Dataset entries
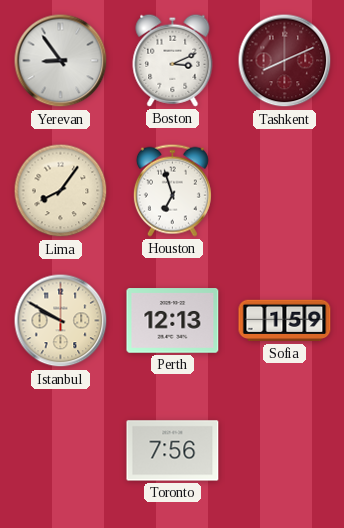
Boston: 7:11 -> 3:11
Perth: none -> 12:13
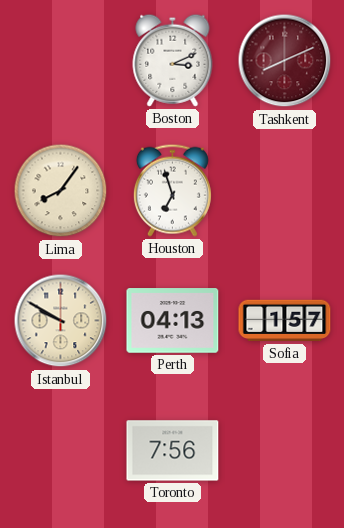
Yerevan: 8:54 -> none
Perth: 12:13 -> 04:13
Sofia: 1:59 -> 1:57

**TASK OBJECTIVE**
Present the lines of all the entries above as a numbered list, skipping blank lines and leaving out the pictures.

**RESPONSE TO THIS TASK**
1. Boston: 7:11 -> 3:11
2. Perth: none -> 12:13
3. Yerevan: 8:54 -> none
4. Perth: 12:13 -> 04:13
5. Sofia: 1:59 -> 1:57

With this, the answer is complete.